WHAT TO WORK ON
Return the listing exactly. Keep no pictures.

EXTRACTED INFORMATION
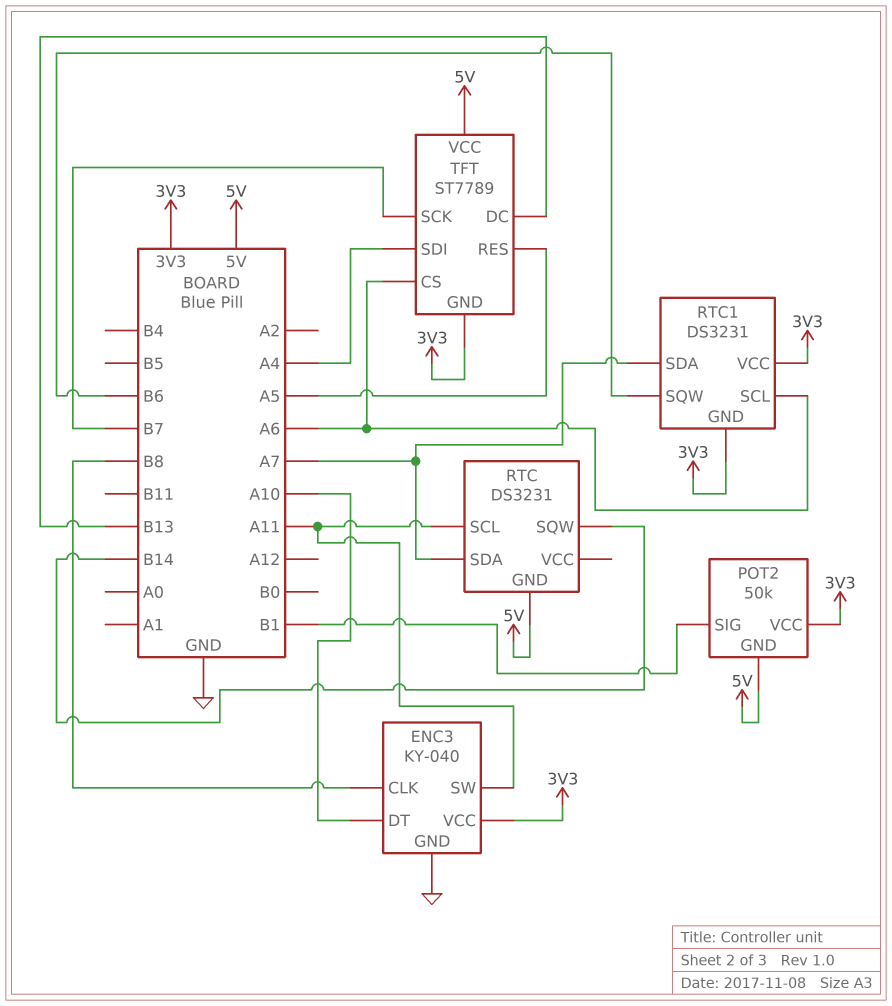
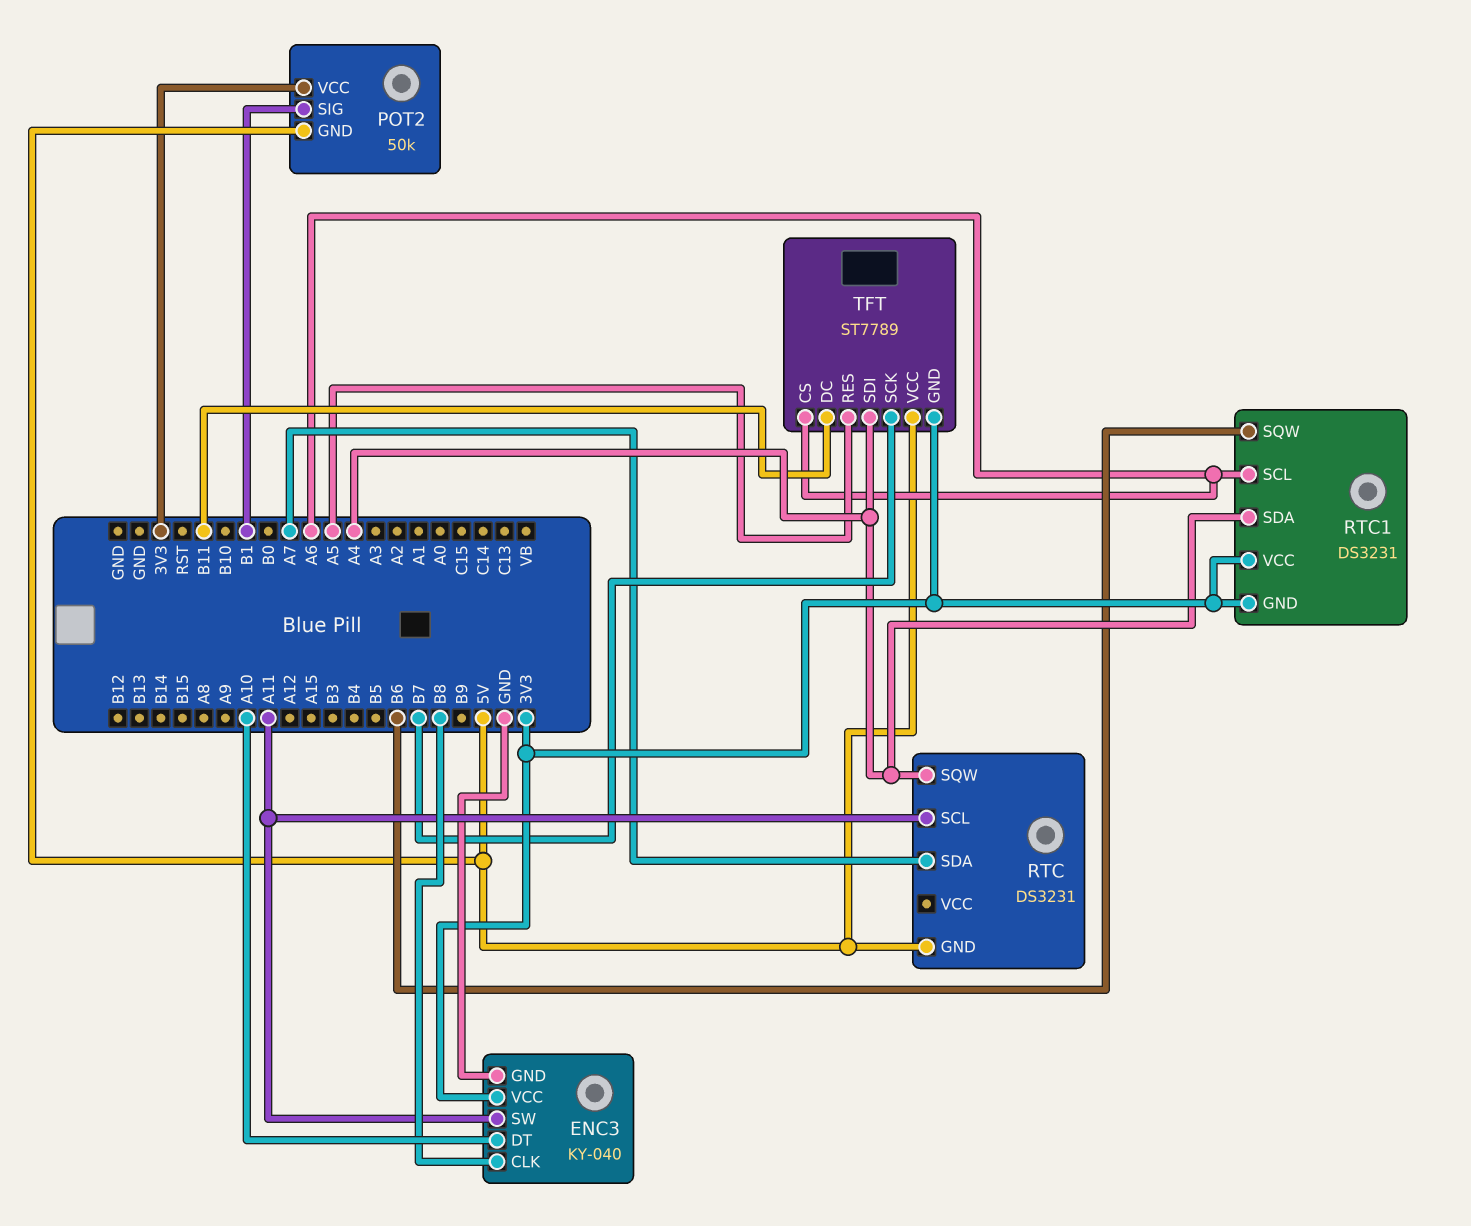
RTC pin SQW: B14 -> A4
RTC1 pin SDA: A7 -> A4
TFT pin DC: B13 -> B11

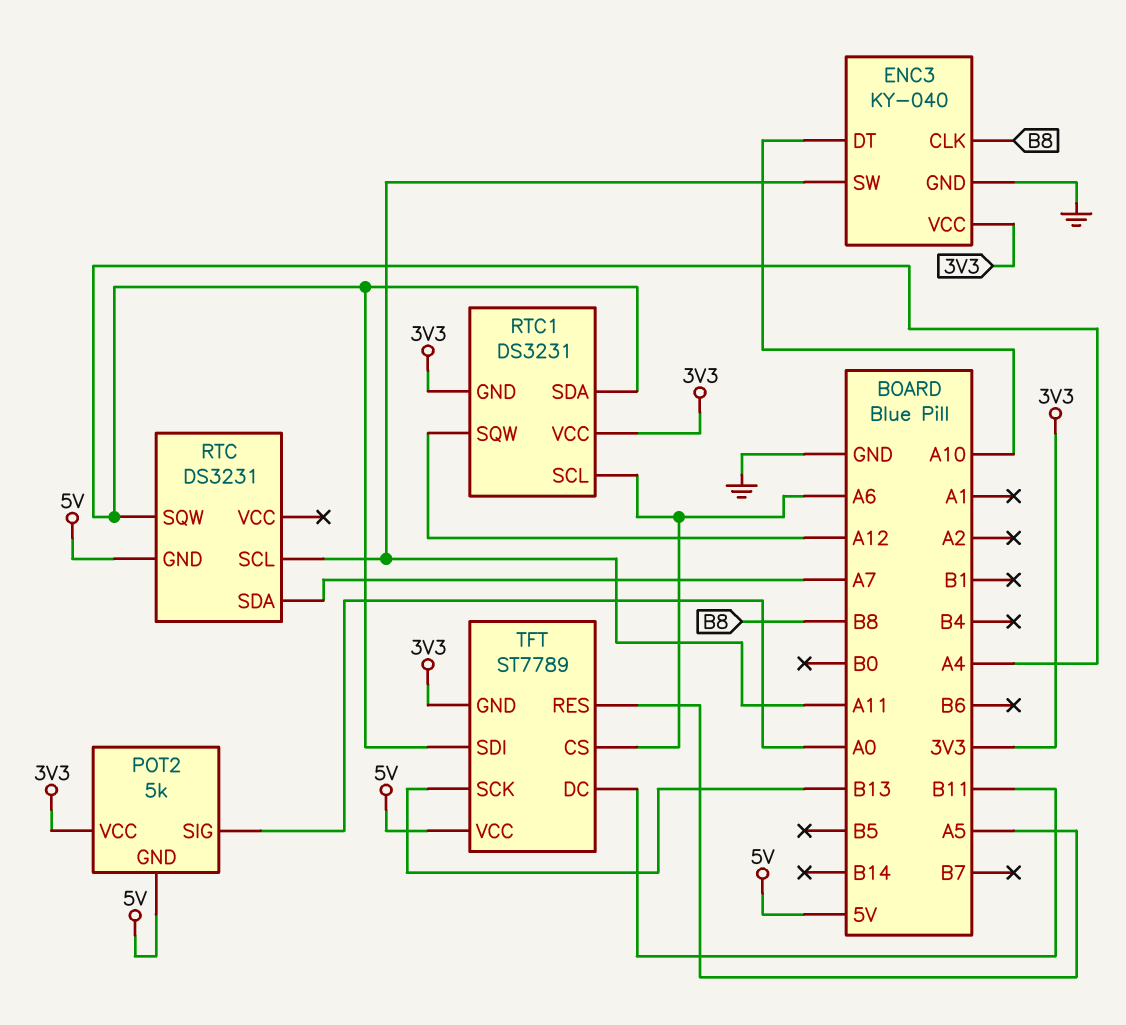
POT2: 50k -> 5k
POT2 pin SIG: B1 -> A0
RTC1 pin SQW: B6 -> A12
TFT pin SCK: B7 -> B13

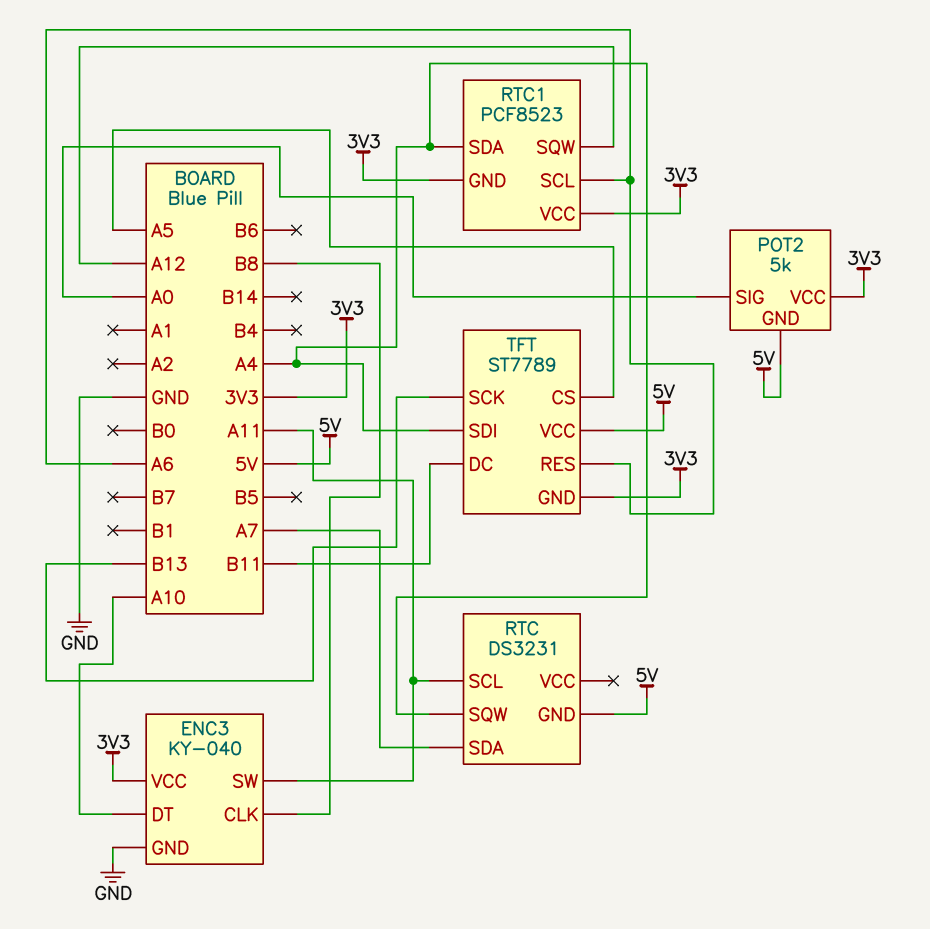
RTC1: DS3231 -> PCF8523
TFT pin CS: A6 -> A5
TFT pin RES: A5 -> A6

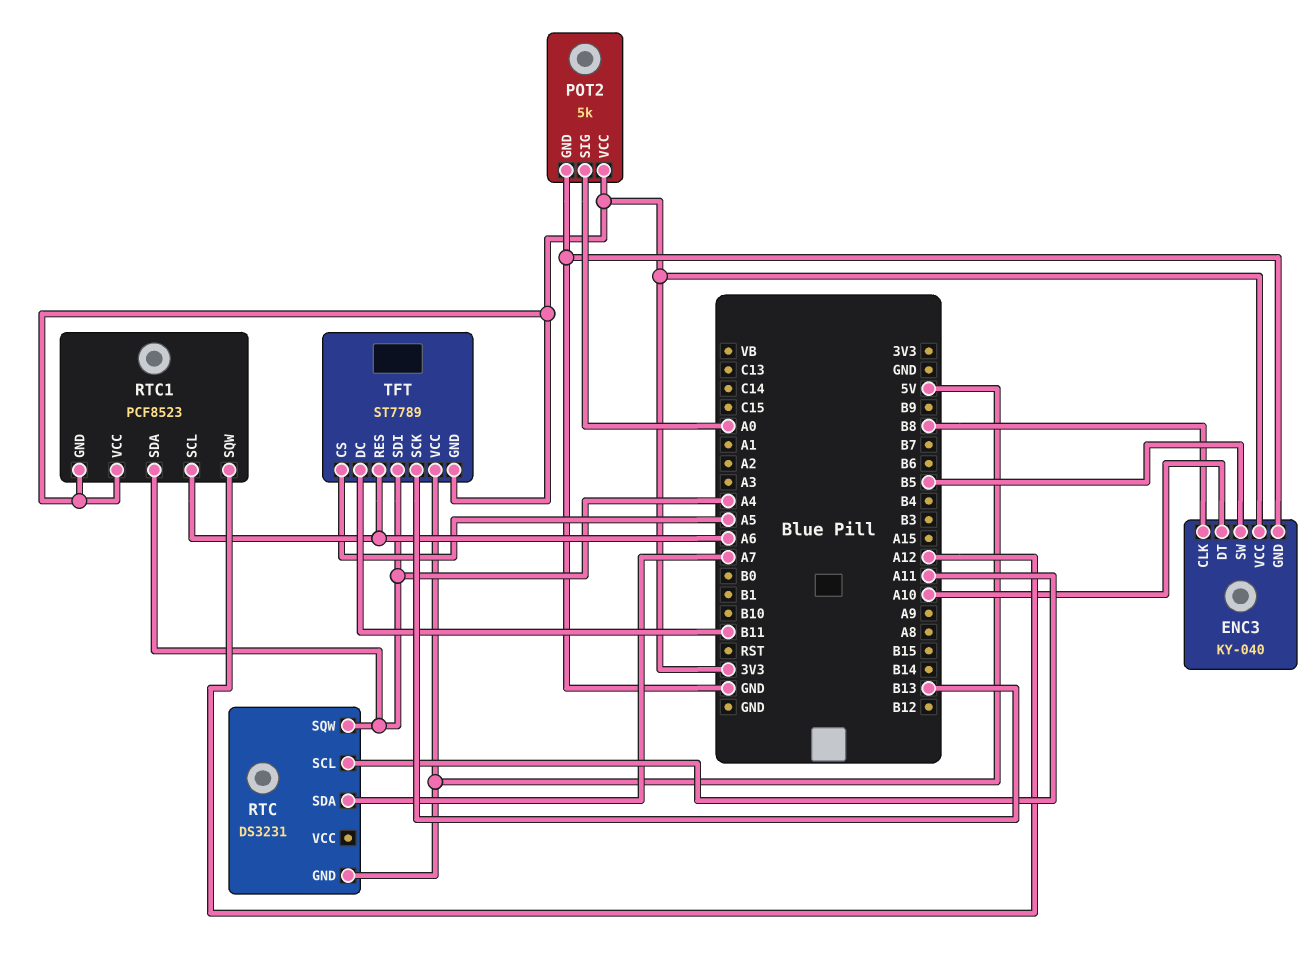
ENC3 pin SW: A11 -> B5
POT2 pin GND: 5V -> GND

EXERCISE RESULT
RTC pin SQW: B14 -> A4
RTC1 pin SDA: A7 -> A4
TFT pin DC: B13 -> B11

POT2: 50k -> 5k
POT2 pin SIG: B1 -> A0
RTC1 pin SQW: B6 -> A12
TFT pin SCK: B7 -> B13

RTC1: DS3231 -> PCF8523
TFT pin CS: A6 -> A5
TFT pin RES: A5 -> A6

ENC3 pin SW: A11 -> B5
POT2 pin GND: 5V -> GND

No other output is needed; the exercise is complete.